WORK INSTRUCTION:
Using the records below, give the number of lines where the word "right" appears, with no further output.

MATERIAL PROVIDED:
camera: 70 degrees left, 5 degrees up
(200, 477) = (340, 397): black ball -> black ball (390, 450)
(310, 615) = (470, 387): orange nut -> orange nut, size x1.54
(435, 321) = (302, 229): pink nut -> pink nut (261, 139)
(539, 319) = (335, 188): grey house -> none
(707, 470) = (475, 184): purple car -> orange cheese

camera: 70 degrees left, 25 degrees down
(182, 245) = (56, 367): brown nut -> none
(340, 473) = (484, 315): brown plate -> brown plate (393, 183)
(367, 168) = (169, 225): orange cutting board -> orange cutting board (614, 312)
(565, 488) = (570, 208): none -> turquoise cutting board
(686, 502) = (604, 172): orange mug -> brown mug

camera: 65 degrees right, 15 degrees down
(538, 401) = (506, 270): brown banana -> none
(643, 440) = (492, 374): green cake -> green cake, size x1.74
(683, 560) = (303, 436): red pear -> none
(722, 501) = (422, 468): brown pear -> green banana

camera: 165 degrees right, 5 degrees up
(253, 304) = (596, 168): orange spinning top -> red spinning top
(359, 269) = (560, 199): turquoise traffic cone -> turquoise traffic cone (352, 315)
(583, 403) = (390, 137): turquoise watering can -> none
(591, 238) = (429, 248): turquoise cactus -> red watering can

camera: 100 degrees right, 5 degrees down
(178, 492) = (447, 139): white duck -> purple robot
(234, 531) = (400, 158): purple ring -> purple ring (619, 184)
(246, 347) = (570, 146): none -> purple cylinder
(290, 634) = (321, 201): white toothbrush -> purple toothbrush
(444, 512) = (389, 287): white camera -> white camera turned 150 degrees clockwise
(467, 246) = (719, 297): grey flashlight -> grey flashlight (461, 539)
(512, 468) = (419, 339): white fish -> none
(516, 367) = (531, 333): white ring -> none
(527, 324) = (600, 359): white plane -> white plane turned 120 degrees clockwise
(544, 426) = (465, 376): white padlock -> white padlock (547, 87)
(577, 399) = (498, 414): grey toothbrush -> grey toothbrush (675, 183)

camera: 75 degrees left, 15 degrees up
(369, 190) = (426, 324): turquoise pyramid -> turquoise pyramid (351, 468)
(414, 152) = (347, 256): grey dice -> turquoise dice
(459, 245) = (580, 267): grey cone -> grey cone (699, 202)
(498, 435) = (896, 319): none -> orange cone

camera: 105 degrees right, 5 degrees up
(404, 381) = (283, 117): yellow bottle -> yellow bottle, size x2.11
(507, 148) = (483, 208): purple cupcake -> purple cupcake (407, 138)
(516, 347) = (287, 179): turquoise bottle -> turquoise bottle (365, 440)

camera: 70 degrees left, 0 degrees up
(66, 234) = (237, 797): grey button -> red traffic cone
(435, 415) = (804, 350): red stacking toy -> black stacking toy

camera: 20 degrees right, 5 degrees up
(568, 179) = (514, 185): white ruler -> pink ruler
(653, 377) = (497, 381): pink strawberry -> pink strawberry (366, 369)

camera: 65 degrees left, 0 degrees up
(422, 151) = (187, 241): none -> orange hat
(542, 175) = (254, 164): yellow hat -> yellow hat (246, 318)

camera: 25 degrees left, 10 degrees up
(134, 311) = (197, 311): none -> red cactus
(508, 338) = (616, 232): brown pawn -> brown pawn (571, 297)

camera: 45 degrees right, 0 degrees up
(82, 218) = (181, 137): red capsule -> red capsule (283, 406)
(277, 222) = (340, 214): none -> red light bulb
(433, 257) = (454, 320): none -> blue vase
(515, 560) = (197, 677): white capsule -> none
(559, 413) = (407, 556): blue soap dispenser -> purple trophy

FINISHED TASK:
6